Brief:
Return the data exactly, but only from the line containing "(358, 308) = (137, 207): purple" through its last line.

[Object change listings]
= = = = =

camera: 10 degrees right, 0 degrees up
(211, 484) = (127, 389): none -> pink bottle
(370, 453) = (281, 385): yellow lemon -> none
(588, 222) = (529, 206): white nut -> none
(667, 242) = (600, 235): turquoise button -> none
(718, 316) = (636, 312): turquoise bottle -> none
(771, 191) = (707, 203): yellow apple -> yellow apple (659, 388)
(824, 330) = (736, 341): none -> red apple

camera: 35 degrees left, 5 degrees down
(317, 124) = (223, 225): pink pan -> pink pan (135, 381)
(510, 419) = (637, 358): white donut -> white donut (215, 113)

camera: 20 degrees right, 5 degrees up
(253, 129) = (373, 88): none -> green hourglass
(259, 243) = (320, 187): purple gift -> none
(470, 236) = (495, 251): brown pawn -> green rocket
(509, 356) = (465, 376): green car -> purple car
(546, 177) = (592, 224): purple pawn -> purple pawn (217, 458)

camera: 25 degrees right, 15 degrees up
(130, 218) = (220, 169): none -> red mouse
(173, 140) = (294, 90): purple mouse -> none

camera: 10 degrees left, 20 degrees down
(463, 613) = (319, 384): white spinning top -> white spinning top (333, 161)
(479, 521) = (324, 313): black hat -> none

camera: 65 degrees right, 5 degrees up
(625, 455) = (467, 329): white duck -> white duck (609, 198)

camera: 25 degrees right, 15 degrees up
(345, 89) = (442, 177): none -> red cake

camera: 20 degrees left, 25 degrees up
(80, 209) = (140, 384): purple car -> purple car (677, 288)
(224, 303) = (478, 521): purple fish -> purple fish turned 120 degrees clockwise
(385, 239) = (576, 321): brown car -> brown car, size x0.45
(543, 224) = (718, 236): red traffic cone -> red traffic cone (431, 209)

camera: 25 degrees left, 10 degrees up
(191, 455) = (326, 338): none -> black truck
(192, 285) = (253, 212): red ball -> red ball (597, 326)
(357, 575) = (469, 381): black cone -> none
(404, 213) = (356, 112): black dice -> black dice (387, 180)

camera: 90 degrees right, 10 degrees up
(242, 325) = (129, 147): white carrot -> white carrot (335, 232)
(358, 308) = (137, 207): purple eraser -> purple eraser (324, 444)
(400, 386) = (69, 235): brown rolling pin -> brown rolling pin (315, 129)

= = = = =

Result of the exercise:
(358, 308) = (137, 207): purple eraser -> purple eraser (324, 444)
(400, 386) = (69, 235): brown rolling pin -> brown rolling pin (315, 129)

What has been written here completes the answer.